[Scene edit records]
^^^^
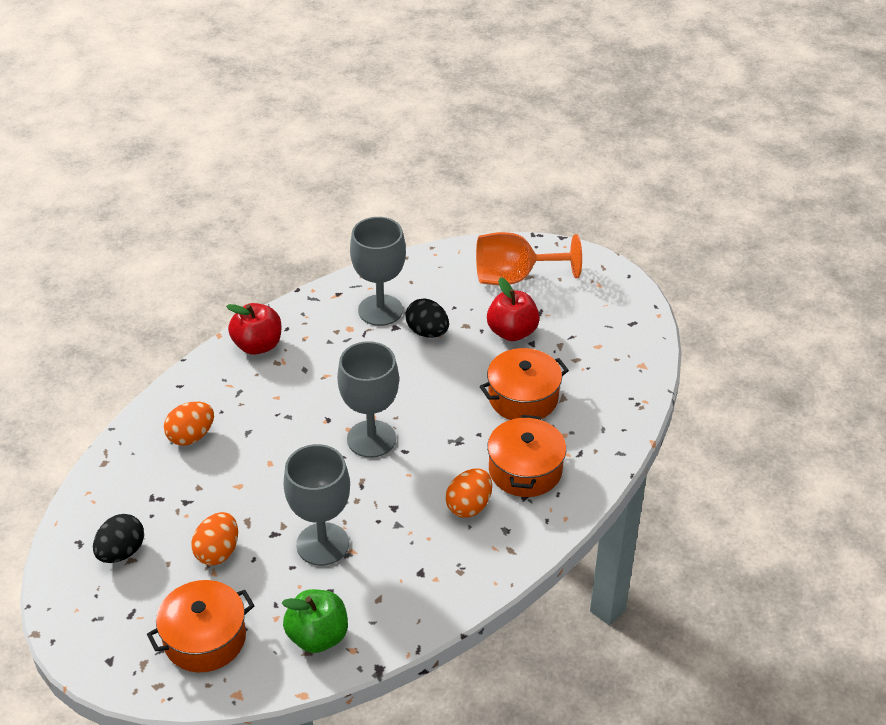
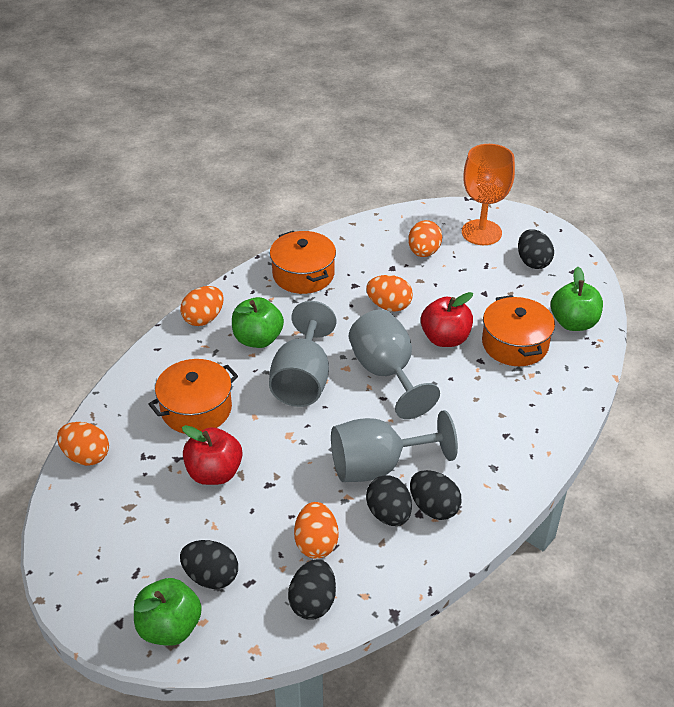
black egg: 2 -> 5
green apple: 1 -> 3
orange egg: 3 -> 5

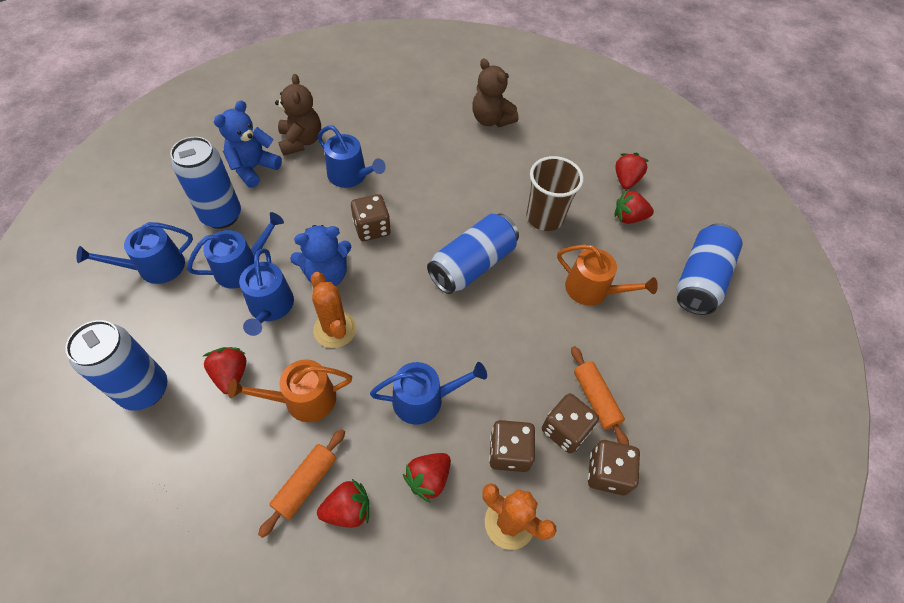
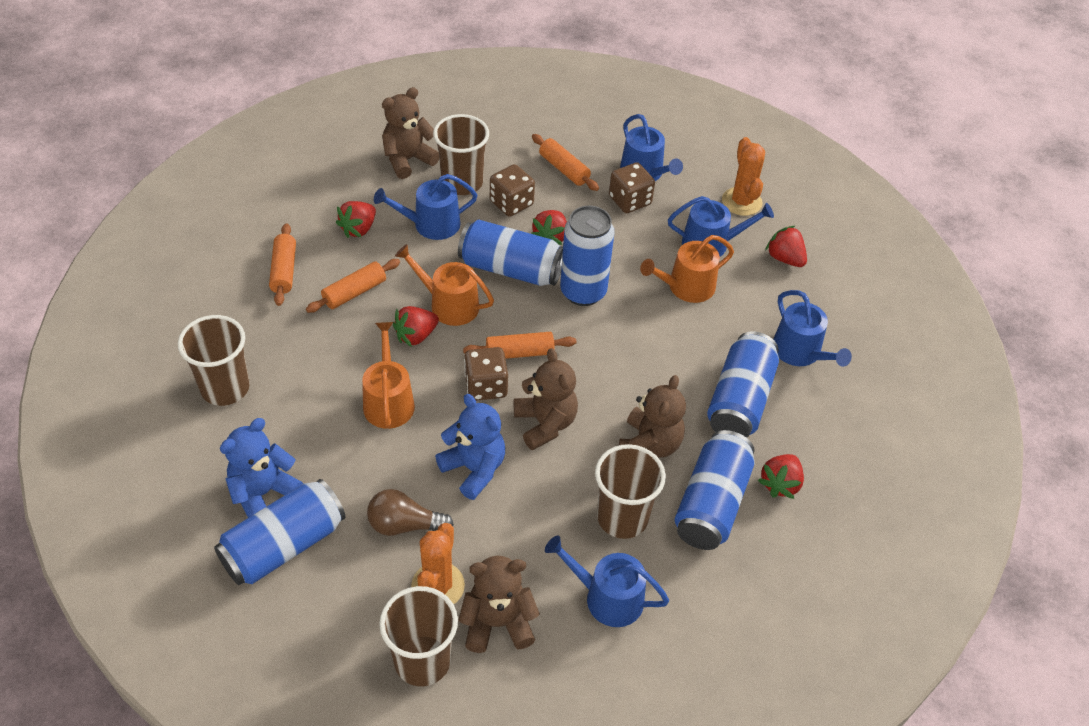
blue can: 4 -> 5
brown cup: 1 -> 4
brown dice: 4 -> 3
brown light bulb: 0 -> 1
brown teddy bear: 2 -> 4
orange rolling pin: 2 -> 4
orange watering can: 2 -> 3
^^^^
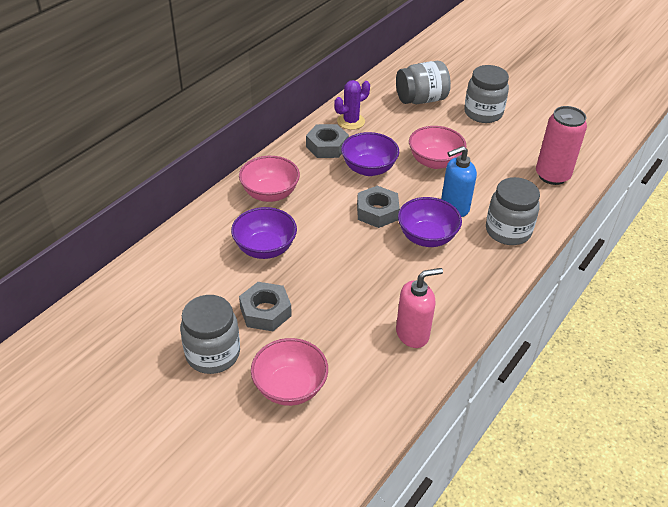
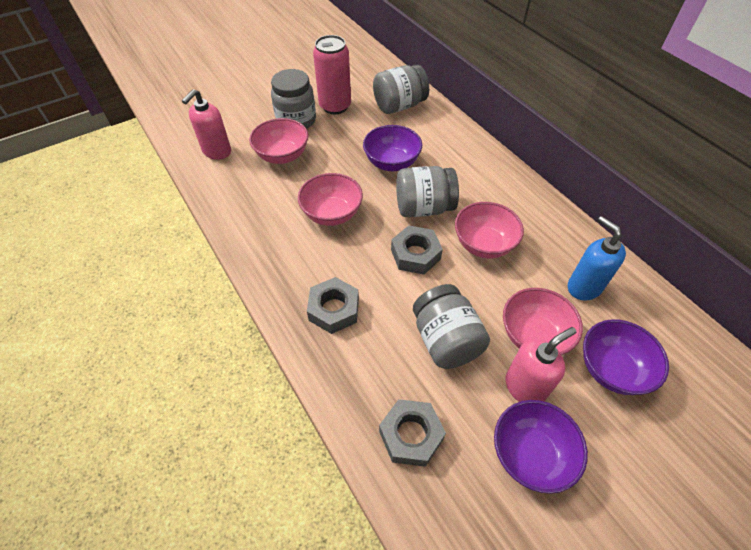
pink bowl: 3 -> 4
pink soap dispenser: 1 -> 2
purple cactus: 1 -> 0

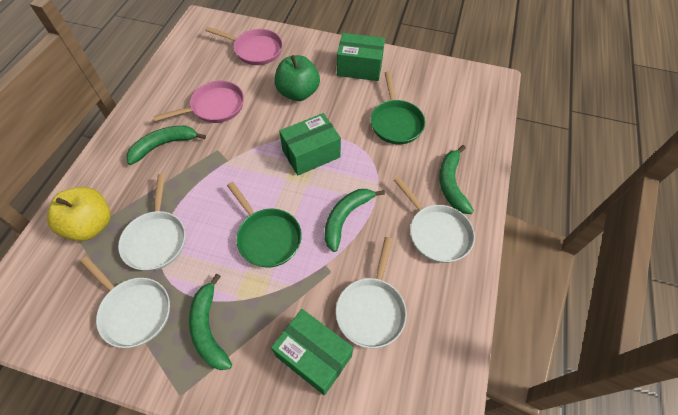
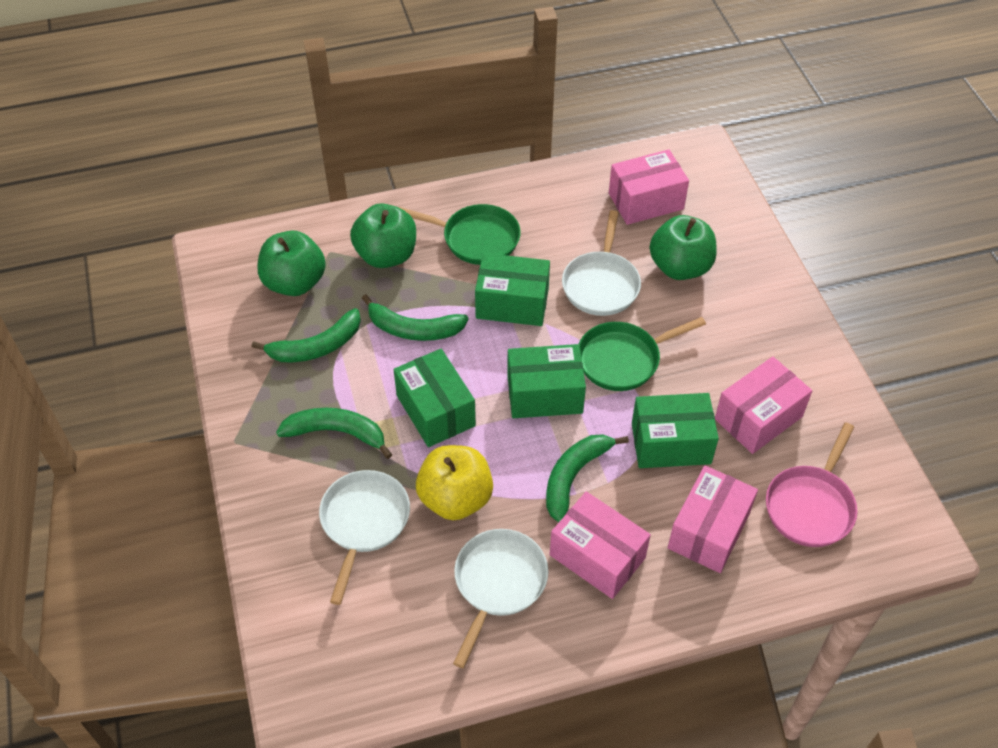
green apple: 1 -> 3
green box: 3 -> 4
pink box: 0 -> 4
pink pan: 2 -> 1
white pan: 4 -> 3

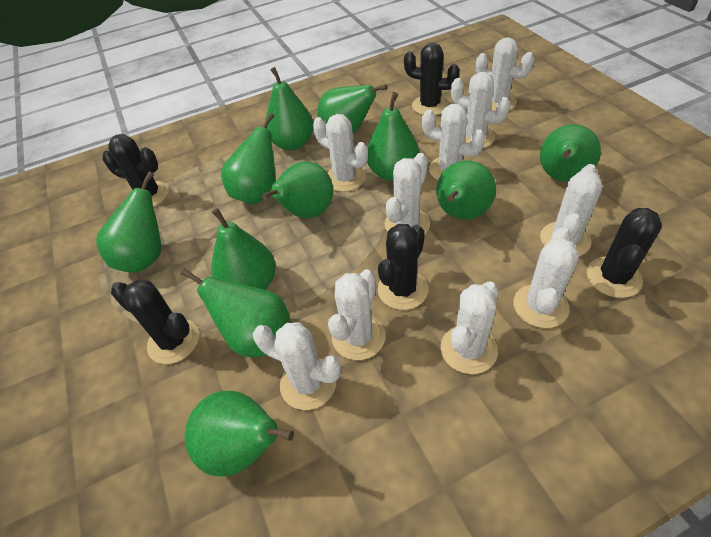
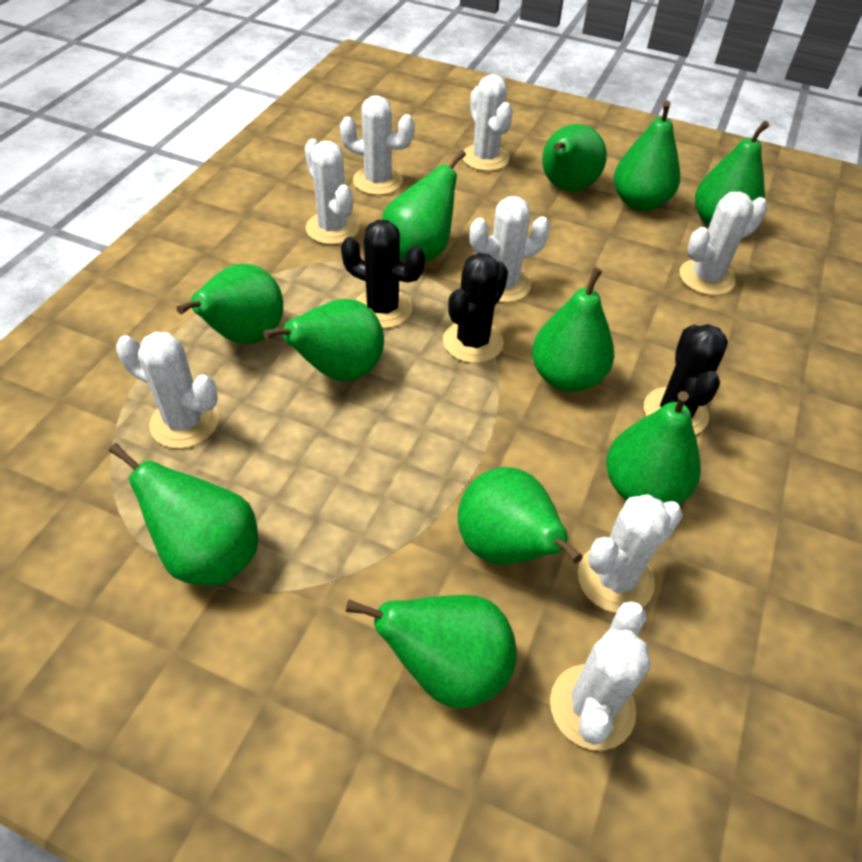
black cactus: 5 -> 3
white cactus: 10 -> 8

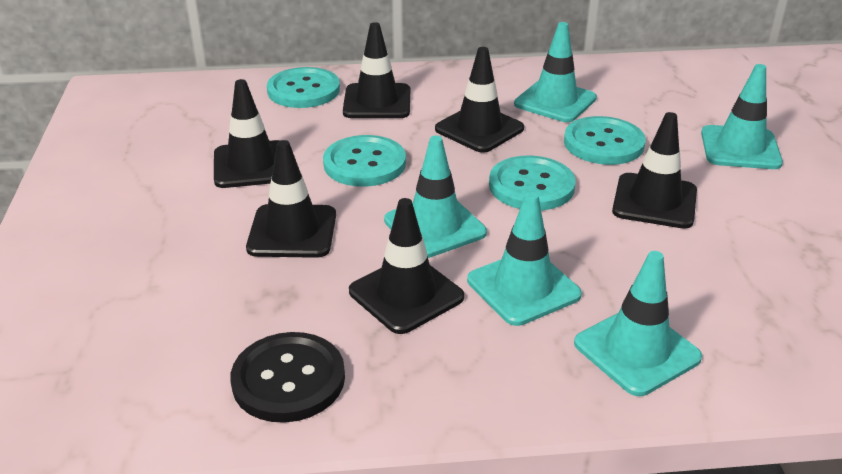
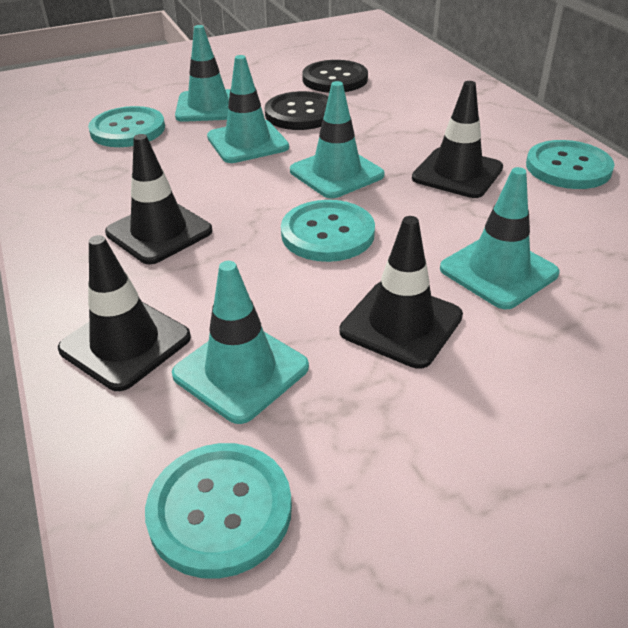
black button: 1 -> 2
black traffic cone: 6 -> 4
^^^^
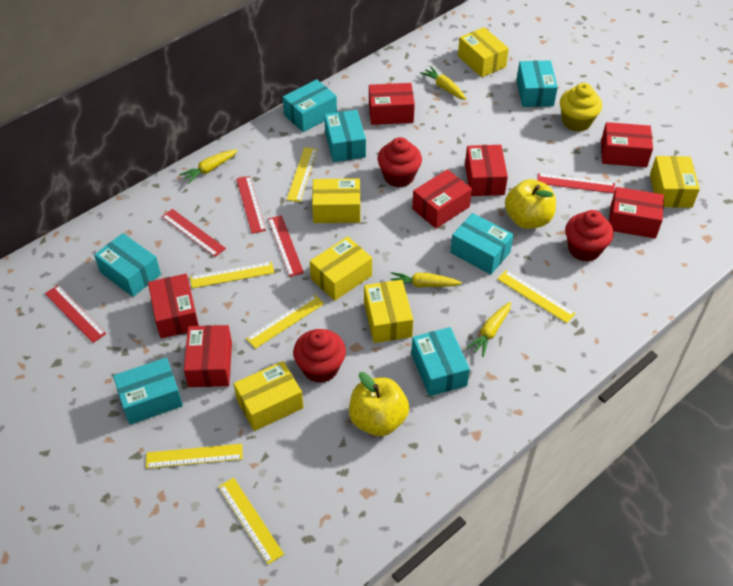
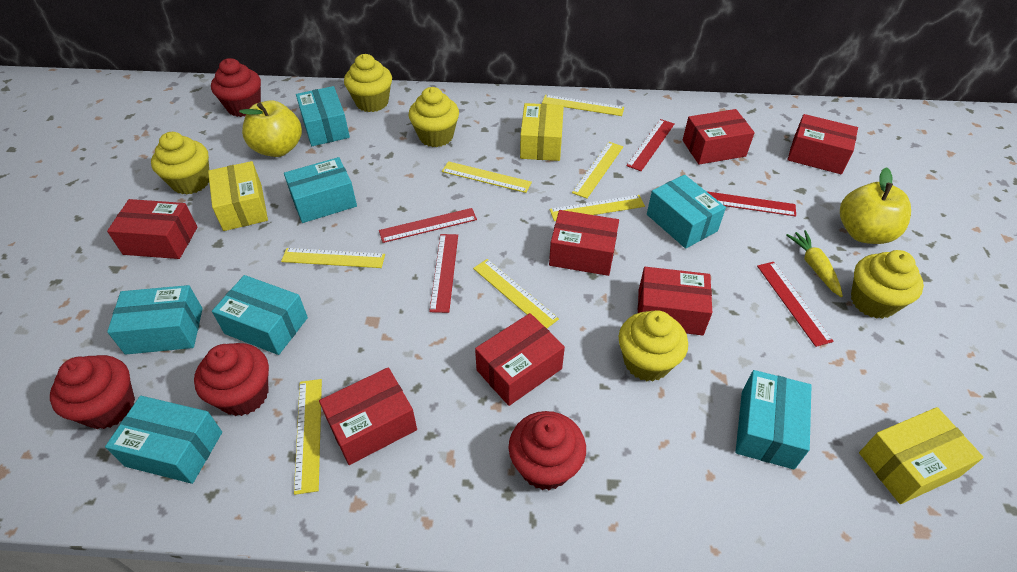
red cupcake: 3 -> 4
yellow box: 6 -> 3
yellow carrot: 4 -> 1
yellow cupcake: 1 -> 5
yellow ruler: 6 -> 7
^^^^
What is needed is an exact copy of the lines above, from the one holding "pink pan: 2 -> 1" down to the one holding "black traffic cone: 6 -> 4", with those two included and the pictures left out.

## Task solution:
pink pan: 2 -> 1
white pan: 4 -> 3

black cactus: 5 -> 3
white cactus: 10 -> 8

black button: 1 -> 2
black traffic cone: 6 -> 4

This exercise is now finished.